Task statement:
Work out the number of lines in the records that include the word "none"; reply with that number alone.

Records shown:

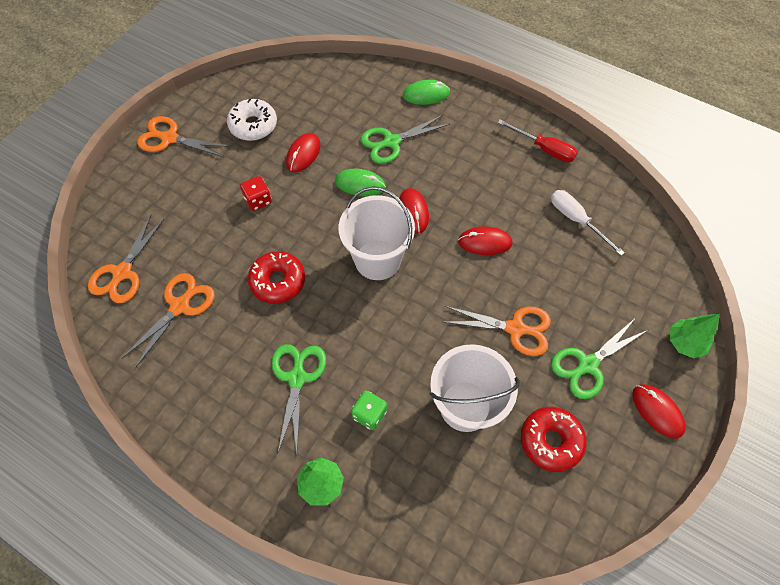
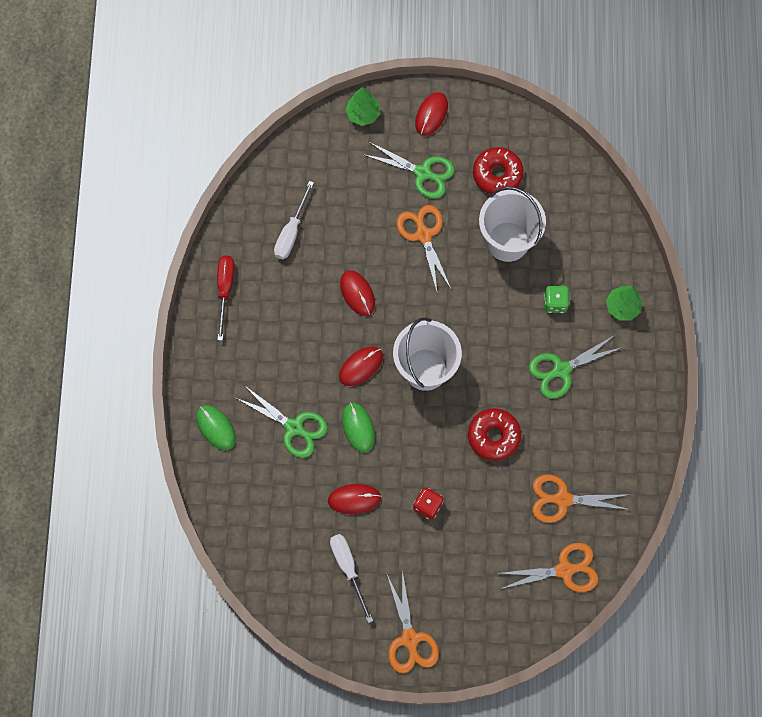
camera: 120 degrees left, 10 degrees up
(253, 125) = (348, 569): white donut -> white screwdriver

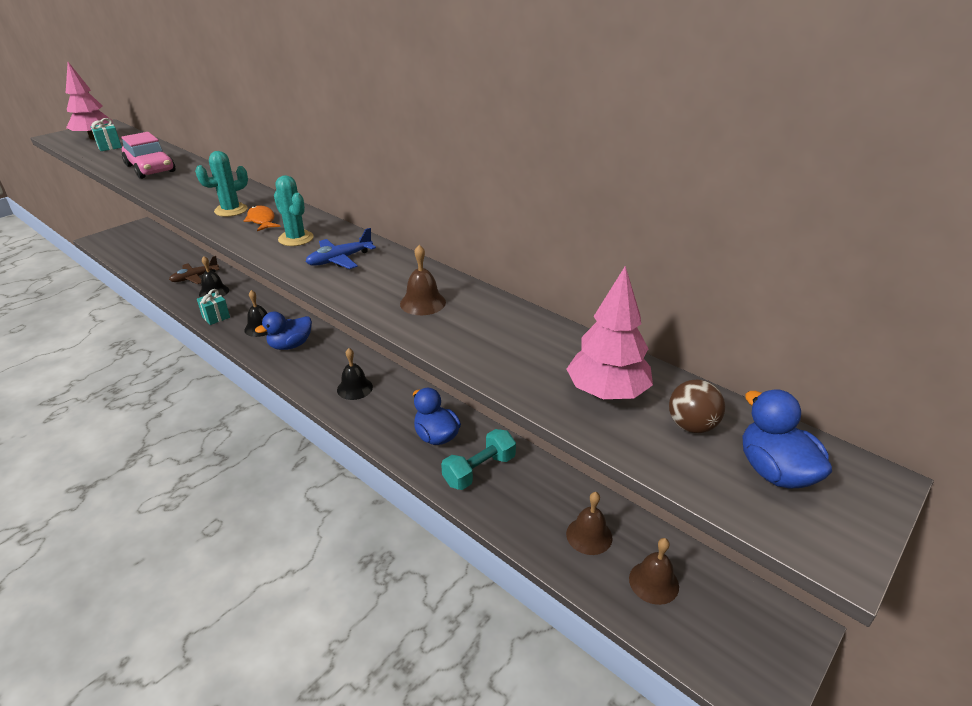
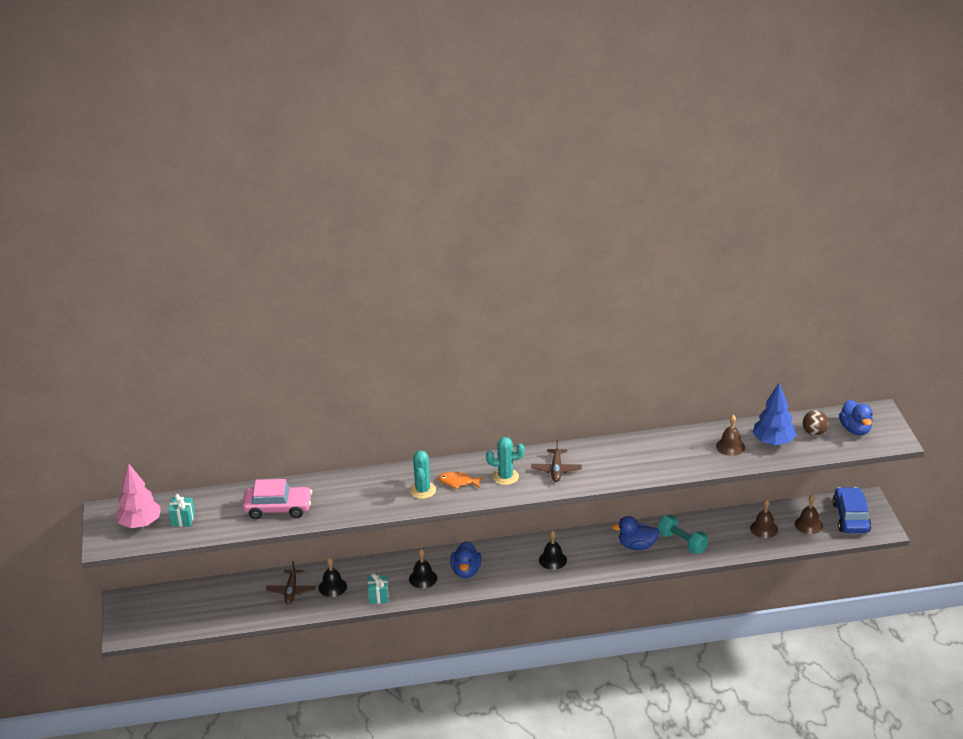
camera: 50 degrees left, 0 degrees up
(339, 260) = (556, 470): blue plane -> brown plane
(423, 303) = (641, 460): brown bell -> brown bell (730, 446)
(479, 470) = (682, 542): turquoise dumbbell -> turquoise dumbbell turned 45 degrees counterclockwise
(606, 393) = (773, 442): pink tree -> blue tree
(731, 629) = (851, 517): none -> blue car
(774, 471) = (855, 429): blue duck -> blue duck turned 120 degrees counterclockwise

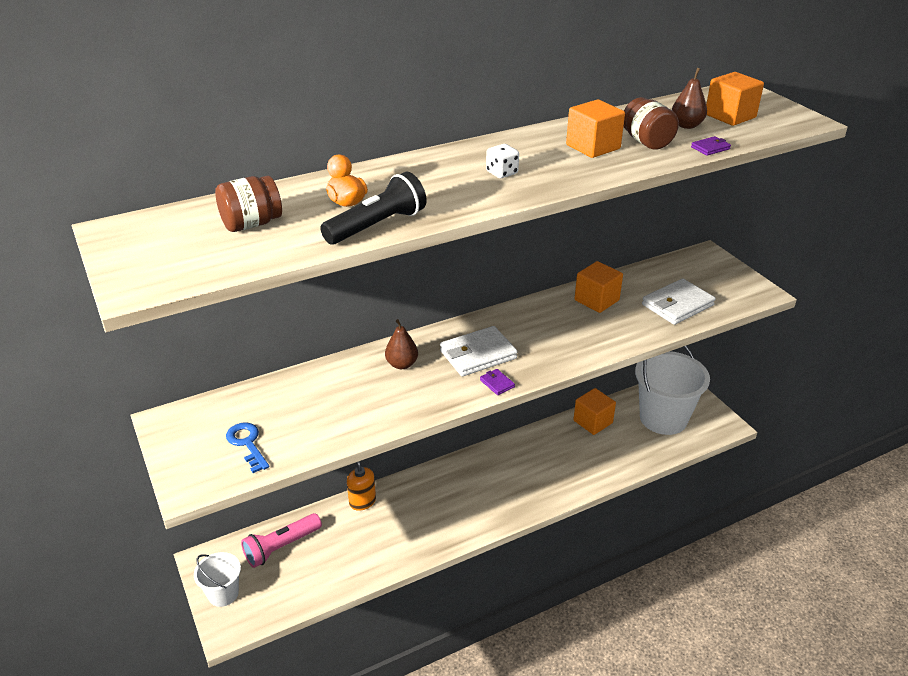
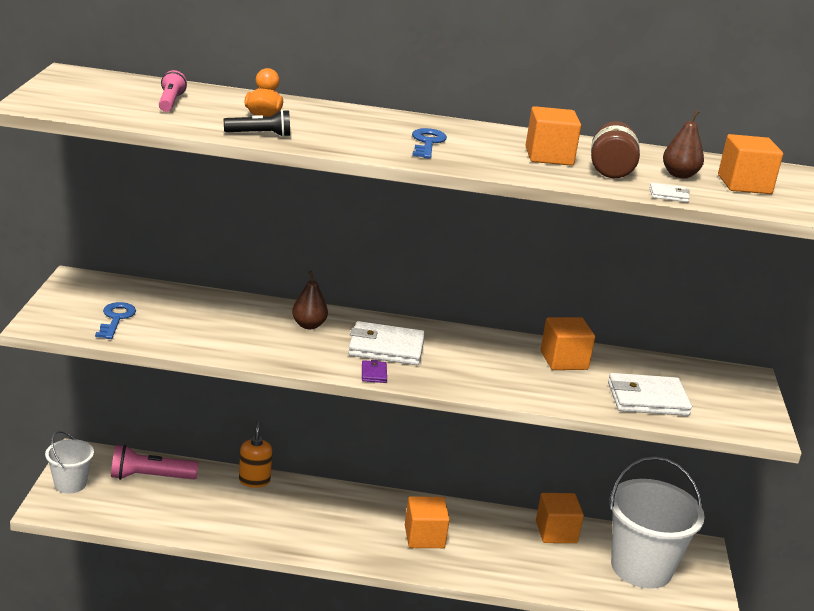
camera: 30 degrees right, 10 degrees down
(251, 224) = (170, 102): brown jar -> pink flashlight
(377, 226) = (259, 134): black flashlight -> black flashlight, size x0.62
(502, 173) = (427, 143): white dice -> blue key
(520, 476) = (424, 537): none -> orange cube
(710, 148) = (668, 195): purple wallet -> white wallet

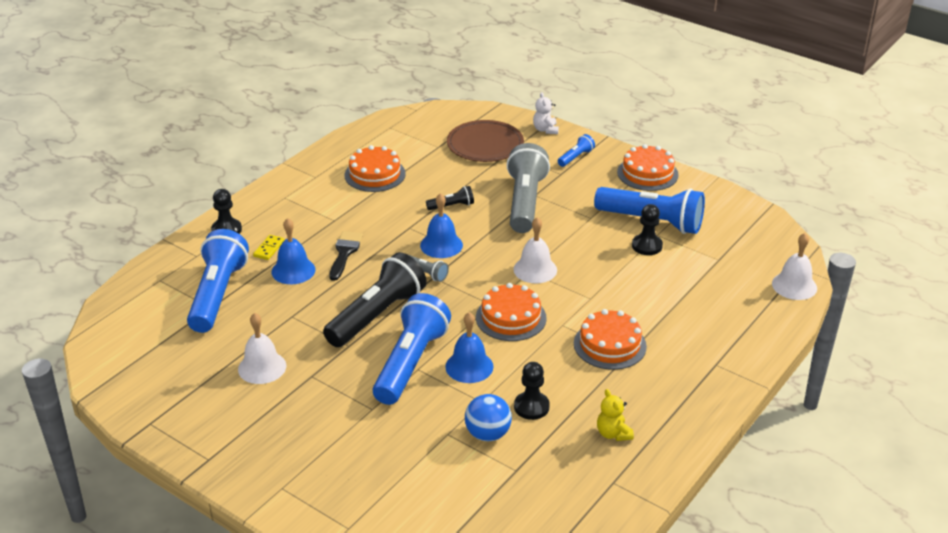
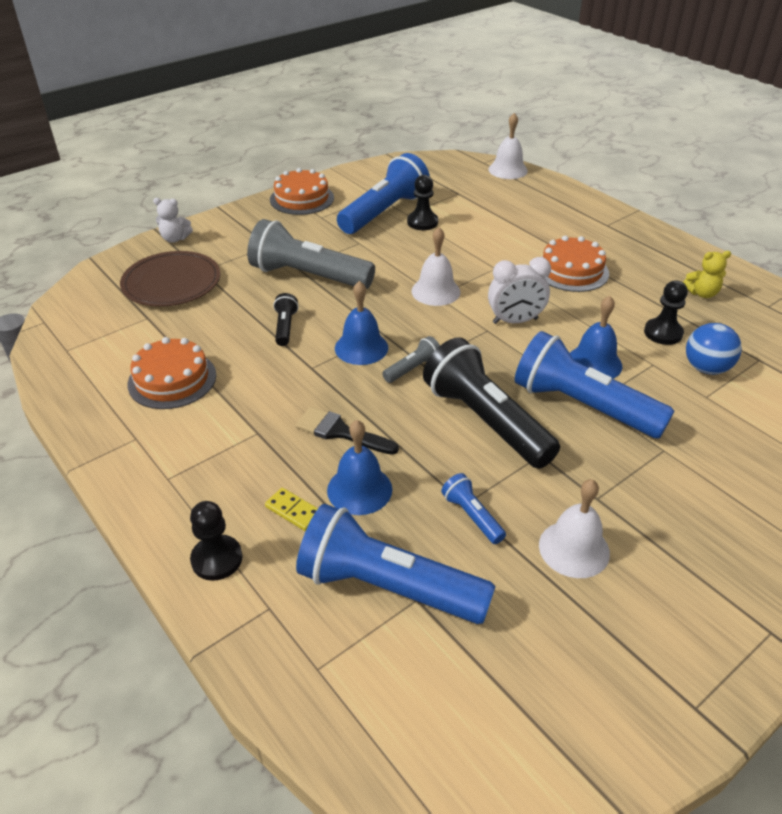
camera: 75 degrees left, 5 degrees up
(511, 317) = (515, 321): orange cake -> white clock
(575, 157) = (244, 231): blue flashlight -> blue flashlight (472, 516)

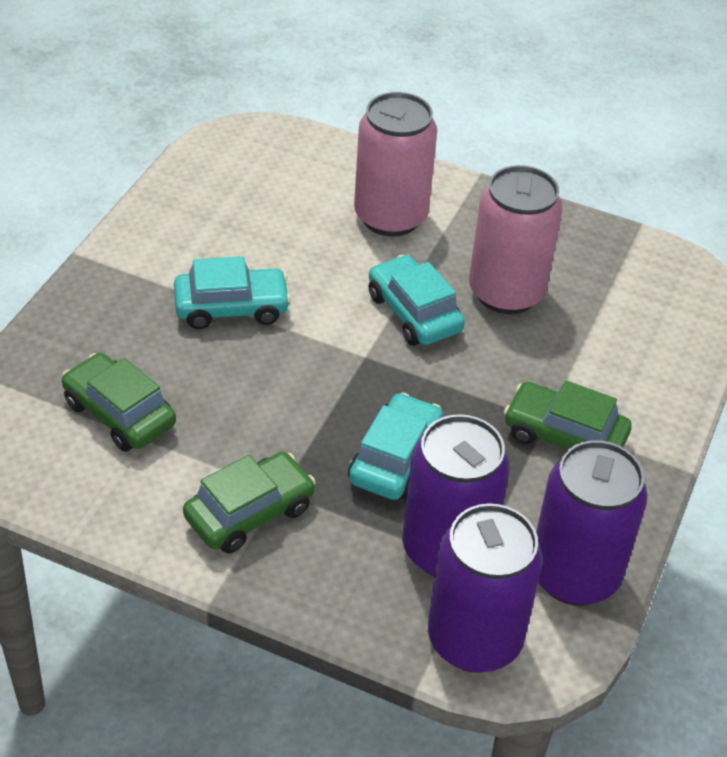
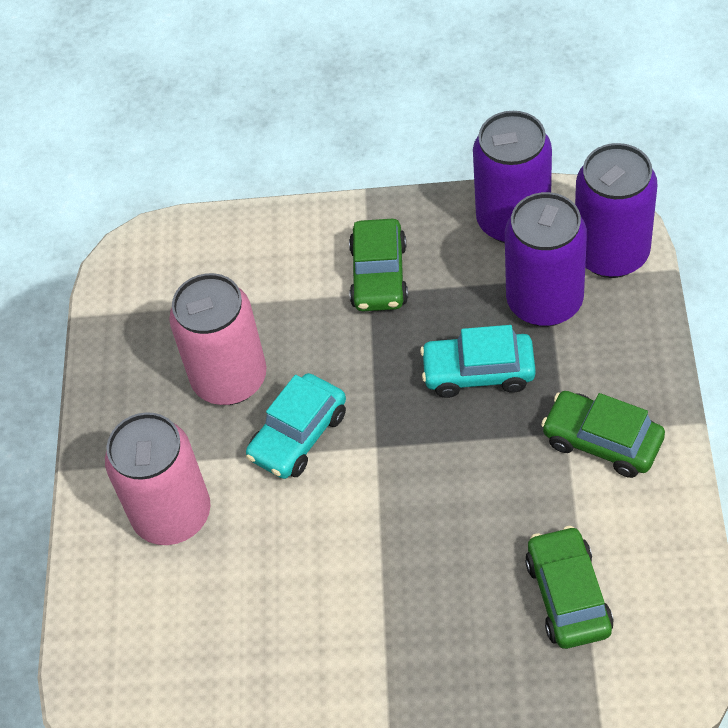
camera: 105 degrees left, 10 degrees up
(119, 414) = (568, 595): green car -> green car turned 150 degrees clockwise
(231, 308) = (381, 582): turquoise car -> none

Task solution:
3